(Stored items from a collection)
# # #

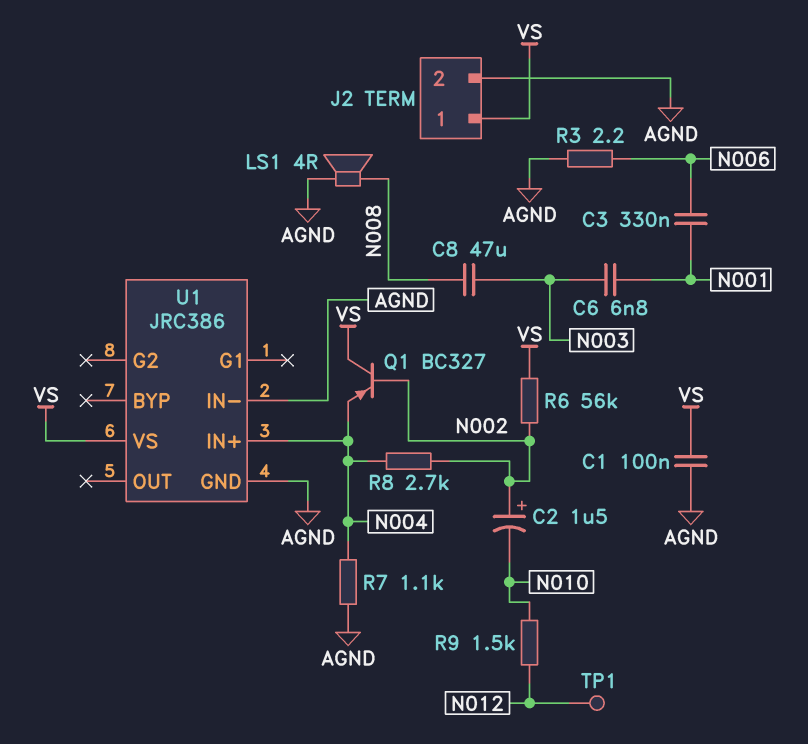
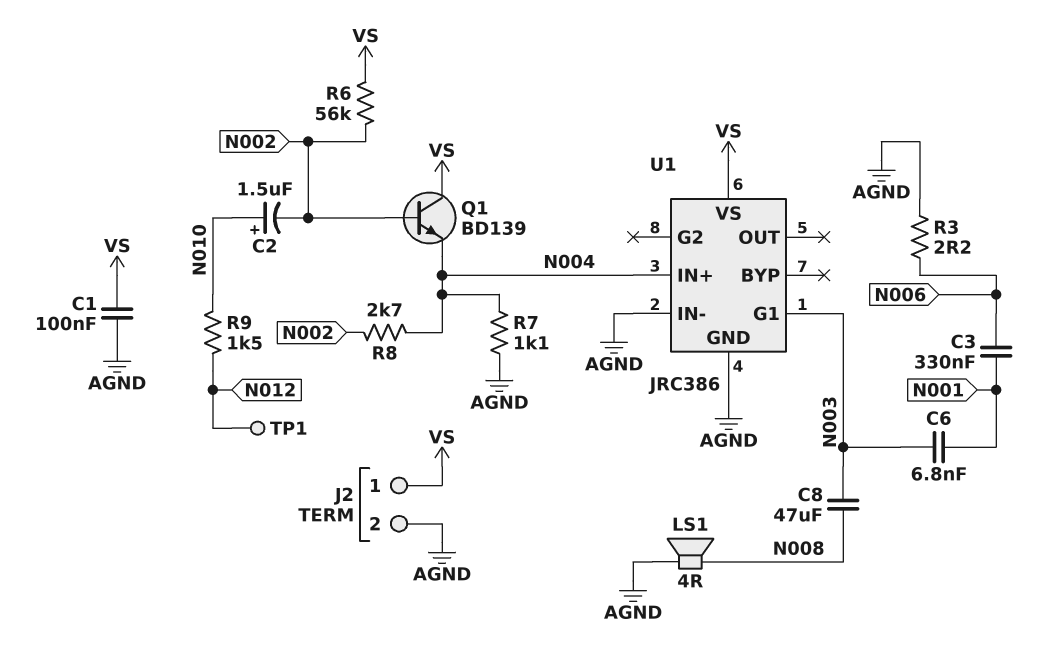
C2: 1.5uF (plus N002, minus N010) -> 1.5uF (plus N010, minus N002)
Q1: PNP BC327 (B N002, C VS, E N004) -> NPN BD139 (B N002, C VS, E N004)
U1 pin G1: none -> N003

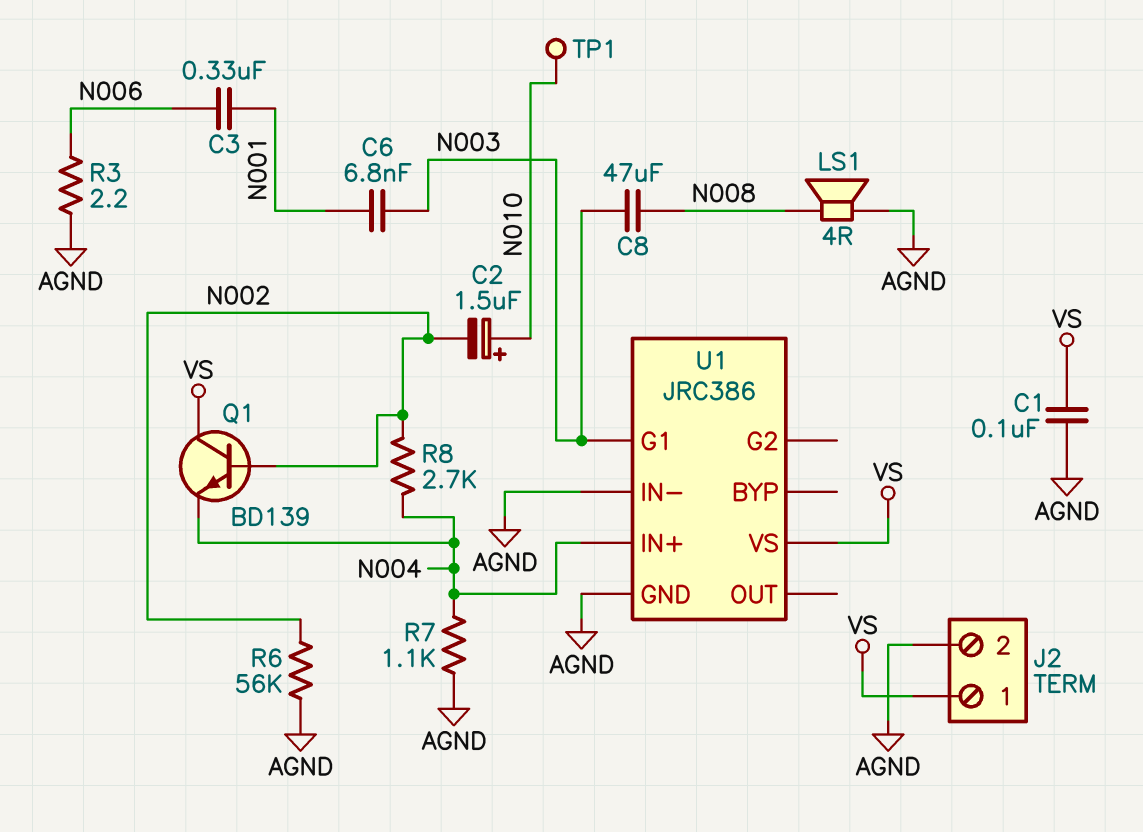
R6: 56k (N002, VS) -> 56k (AGND, N002)
R9: 1.5k (N010, N012) -> none
TP1: test point (N012) -> test point (N010)

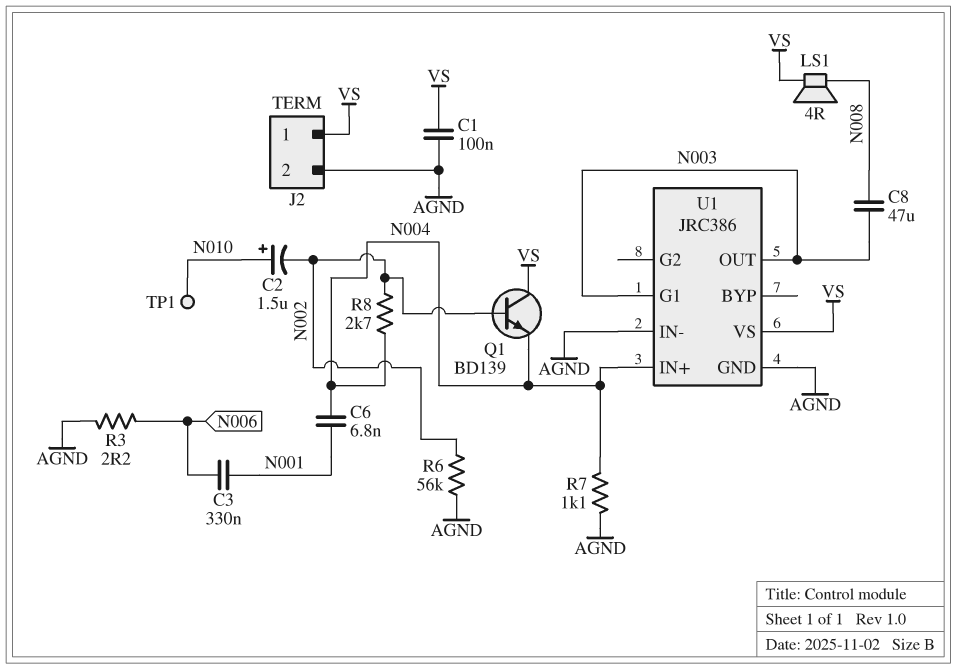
C6: 6.8nF (N001, N003) -> 6.8nF (N001, N004)
LS1: speaker 4R (AGND, N008) -> speaker 4R (N008, VS)
U1 pin OUT: none -> N003

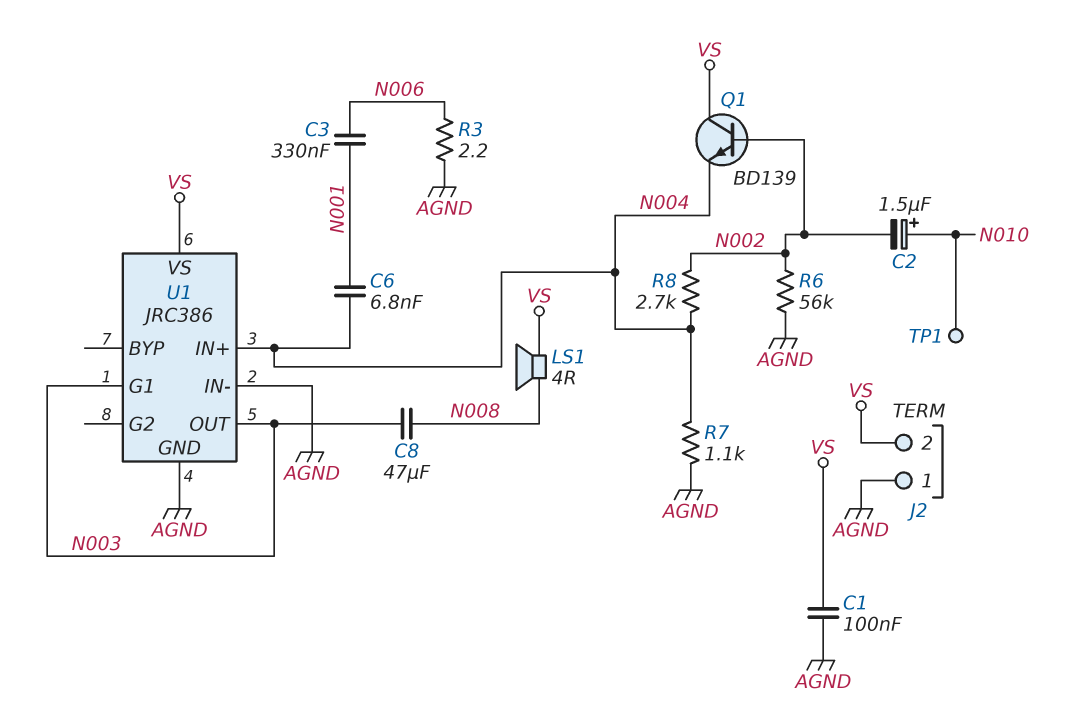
J2 pin 1: VS -> AGND
J2 pin 2: AGND -> VS

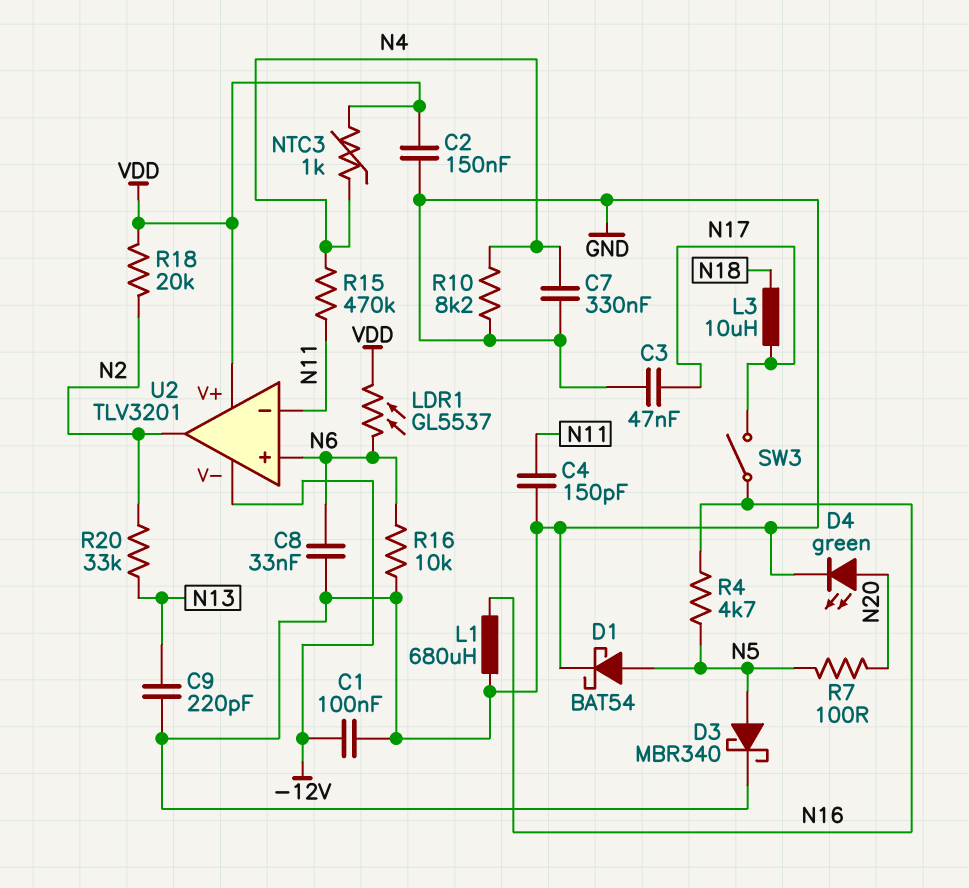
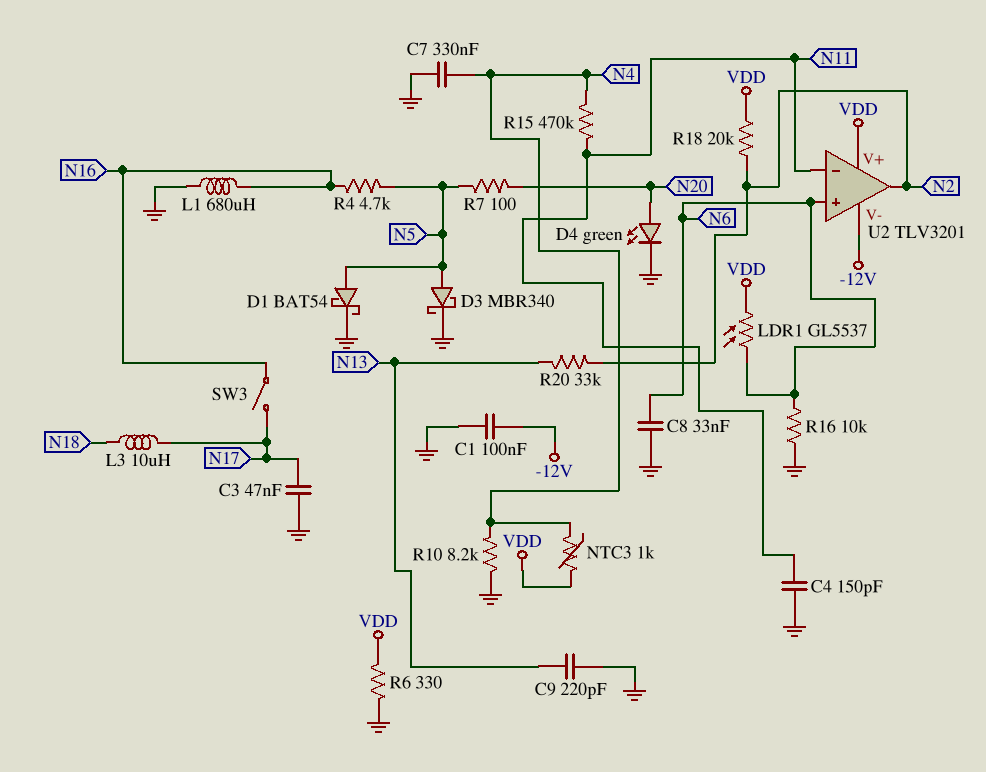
C2: 150nF (GND, VDD) -> none
R6: none -> 330 (GND, VDD)

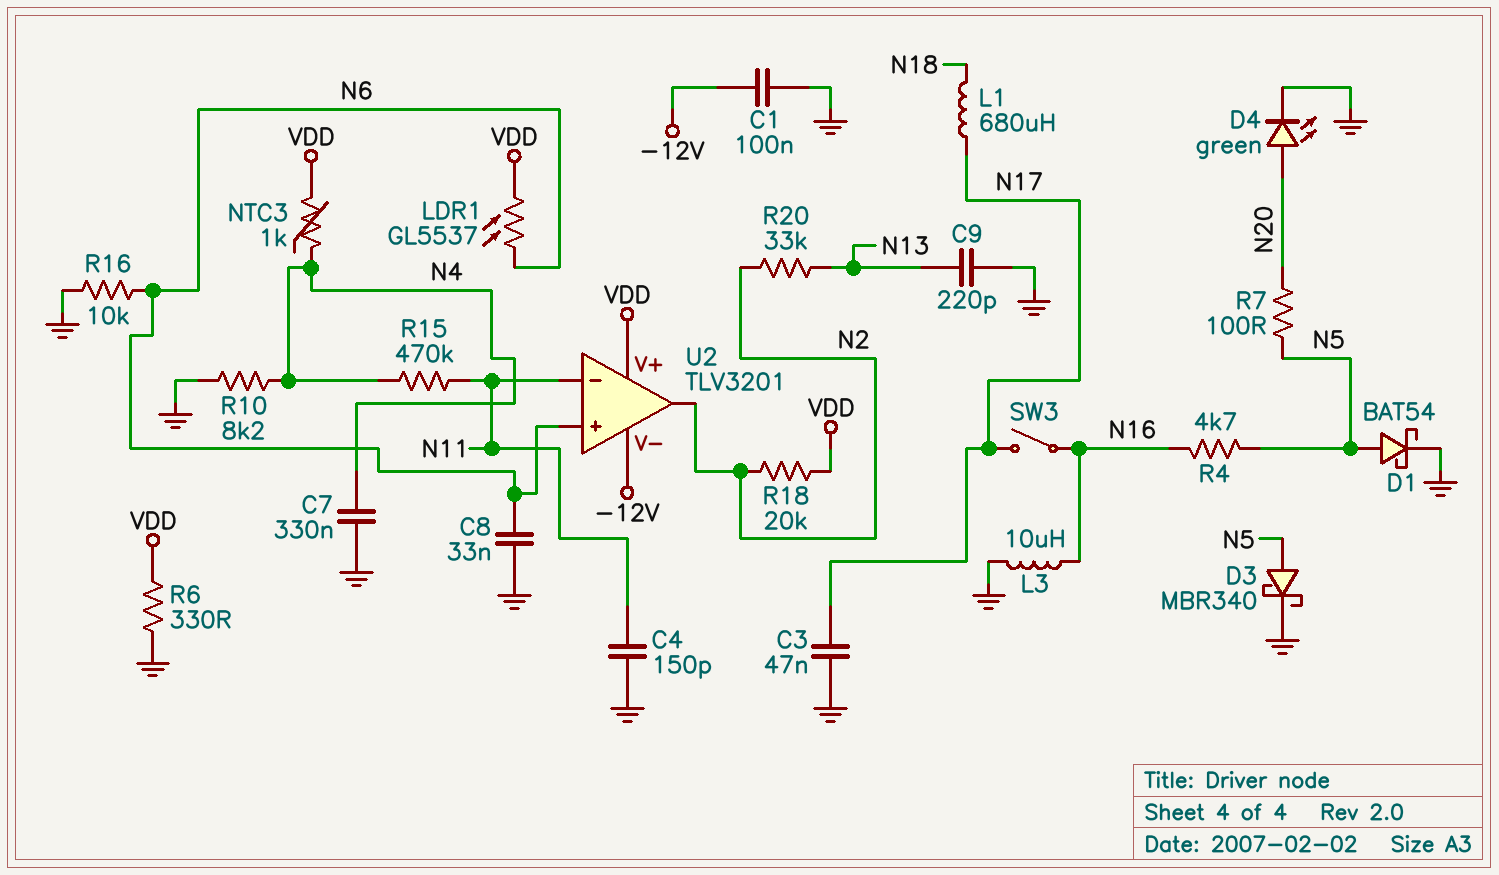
L1: 680uH (GND, N16) -> 680uH (N17, N18)
L3: 10uH (N17, N18) -> 10uH (GND, N16)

# # #

== Requirement ==
Could you repeat the entries word for word, skipping the pictures they contain?

== Answer space ==
C2: 1.5uF (plus N002, minus N010) -> 1.5uF (plus N010, minus N002)
Q1: PNP BC327 (B N002, C VS, E N004) -> NPN BD139 (B N002, C VS, E N004)
U1 pin G1: none -> N003

R6: 56k (N002, VS) -> 56k (AGND, N002)
R9: 1.5k (N010, N012) -> none
TP1: test point (N012) -> test point (N010)

C6: 6.8nF (N001, N003) -> 6.8nF (N001, N004)
LS1: speaker 4R (AGND, N008) -> speaker 4R (N008, VS)
U1 pin OUT: none -> N003

J2 pin 1: VS -> AGND
J2 pin 2: AGND -> VS

C2: 150nF (GND, VDD) -> none
R6: none -> 330 (GND, VDD)

L1: 680uH (GND, N16) -> 680uH (N17, N18)
L3: 10uH (N17, N18) -> 10uH (GND, N16)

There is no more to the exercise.